_Exercise goal_: For this exercise, write out each entry below exactly, omitting the images.
----- Records for this task -----
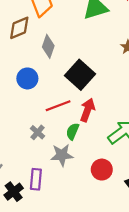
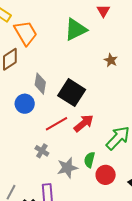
gray diamond: (48, 46) -> (40, 84), moved
red arrow: (87, 110) -> (84, 123), turned 40
green semicircle: (73, 131) -> (89, 160), moved

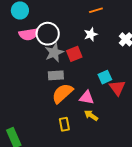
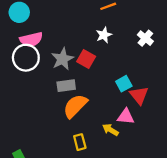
white circle: (48, 34) -> (26, 58), moved
red square: (74, 54) -> (86, 59), turned -35
pink triangle: (87, 98) -> (126, 117), moved

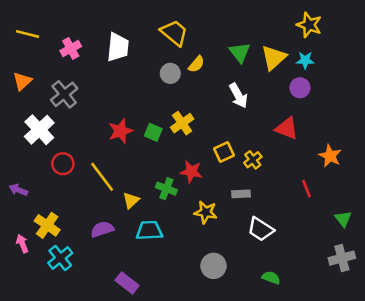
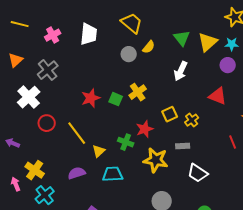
white arrow: (238, 96) -> (181, 71), turned 54
red star: (191, 172) -> (145, 129), turned -30
yellow star: (206, 212) -> (156, 160), size x1.4

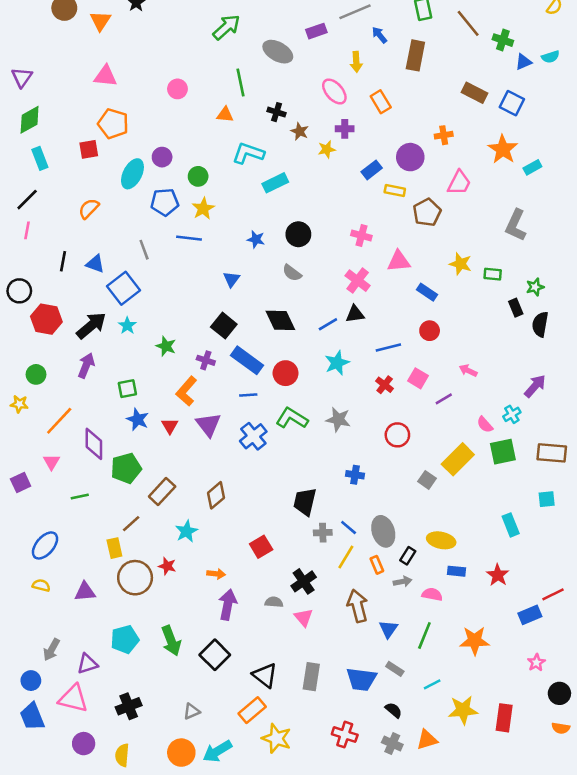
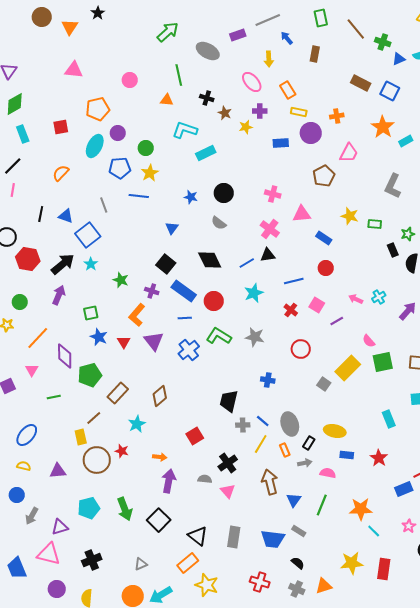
brown rectangle: (415, 55) -> (315, 54), size x0.7
orange pentagon: (113, 124) -> (98, 109), moved, turned -30
blue rectangle: (372, 170) -> (281, 143), turned 35
yellow rectangle: (395, 191) -> (299, 112), moved
cyan cross: (512, 414) -> (379, 297), moved
blue circle: (31, 681) -> (17, 495), moved
cyan line: (432, 684) -> (374, 531), moved, turned 72

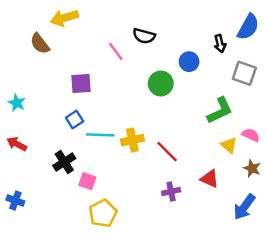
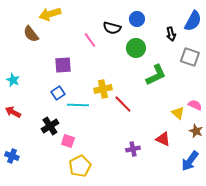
blue circle: (189, 62) -> (137, 19), moved
green circle: (161, 83) -> (136, 48), moved
green L-shape: (220, 110) -> (156, 75), moved
yellow cross: (132, 140) -> (103, 89), moved
red line: (167, 152) -> (123, 104), moved

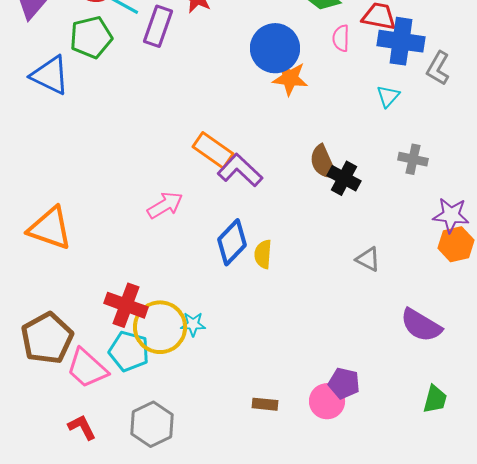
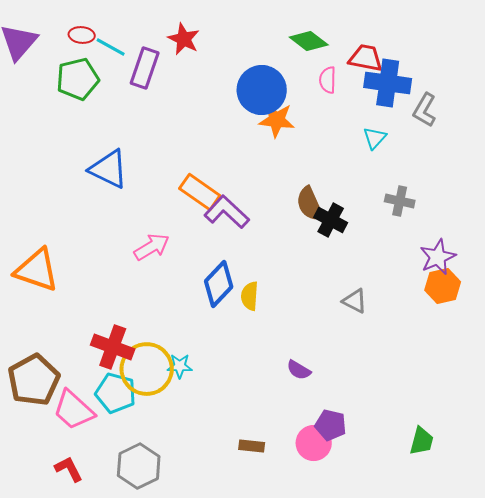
blue triangle: (50, 75) -> (109, 169), moved
purple star: (451, 215) -> (438, 257), turned -30
purple semicircle: (421, 325) -> (299, 370), moved, size x0.6

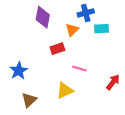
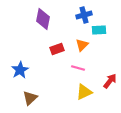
orange triangle: (72, 30) -> (82, 45), moved
yellow triangle: (65, 91) -> (84, 92), moved

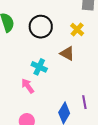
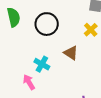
yellow cross: (77, 30) -> (91, 30), moved

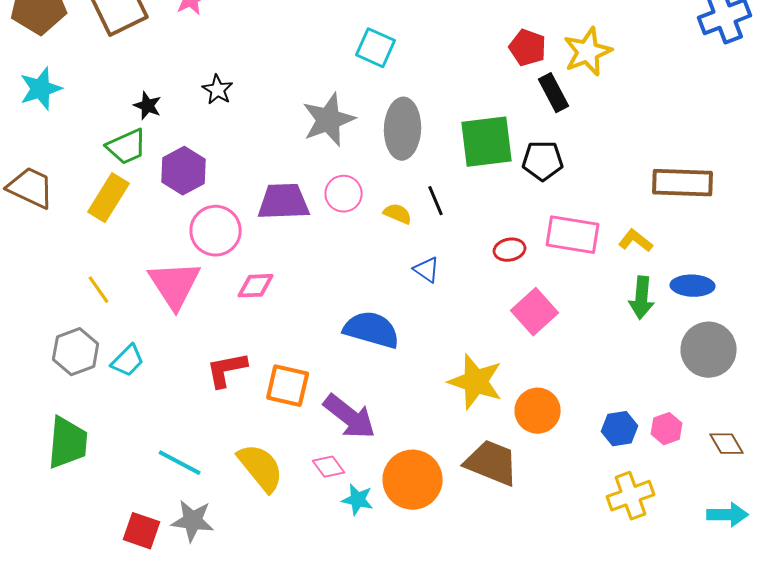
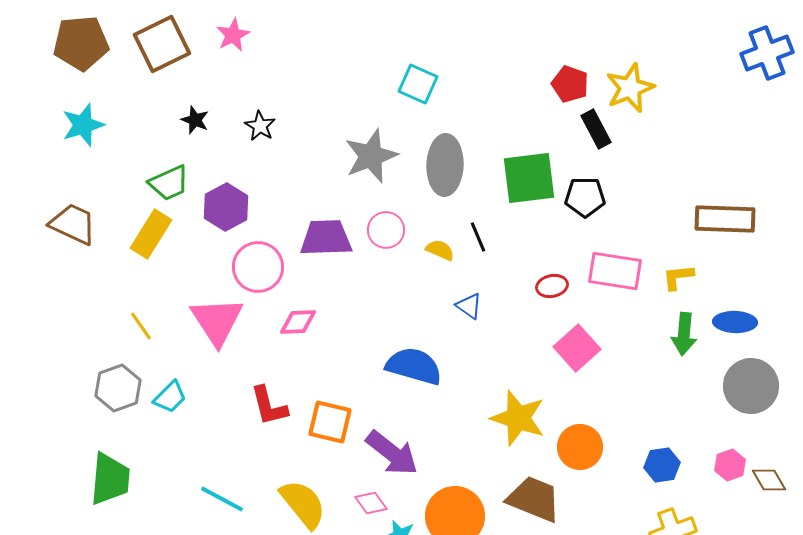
black star: (148, 106) -> (195, 120), moved
yellow L-shape: (636, 241) -> (678, 277), turned -44
red L-shape: (227, 370) -> (269, 406), turned -93
pink hexagon: (667, 429) -> (730, 465), moved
-----
_Task solution_:
gray diamond: (48, 46) -> (40, 84), moved
red arrow: (87, 110) -> (84, 123), turned 40
green semicircle: (73, 131) -> (89, 160), moved

white circle: (48, 34) -> (26, 58), moved
red square: (74, 54) -> (86, 59), turned -35
pink triangle: (87, 98) -> (126, 117), moved

white arrow: (238, 96) -> (181, 71), turned 54
red star: (191, 172) -> (145, 129), turned -30
yellow star: (206, 212) -> (156, 160), size x1.4

brown rectangle: (415, 55) -> (315, 54), size x0.7
orange pentagon: (113, 124) -> (98, 109), moved, turned -30
blue rectangle: (372, 170) -> (281, 143), turned 35
yellow rectangle: (395, 191) -> (299, 112), moved
cyan cross: (512, 414) -> (379, 297), moved
blue circle: (31, 681) -> (17, 495), moved
cyan line: (432, 684) -> (374, 531), moved, turned 72

blue circle: (189, 62) -> (137, 19), moved
green circle: (161, 83) -> (136, 48), moved
green L-shape: (220, 110) -> (156, 75), moved
yellow cross: (132, 140) -> (103, 89), moved
red line: (167, 152) -> (123, 104), moved

blue triangle: (50, 75) -> (109, 169), moved
purple star: (451, 215) -> (438, 257), turned -30
purple semicircle: (421, 325) -> (299, 370), moved, size x0.6

orange triangle: (72, 30) -> (82, 45), moved
yellow triangle: (65, 91) -> (84, 92), moved

yellow cross: (77, 30) -> (91, 30), moved

black star: (148, 106) -> (195, 120), moved
yellow L-shape: (636, 241) -> (678, 277), turned -44
red L-shape: (227, 370) -> (269, 406), turned -93
pink hexagon: (667, 429) -> (730, 465), moved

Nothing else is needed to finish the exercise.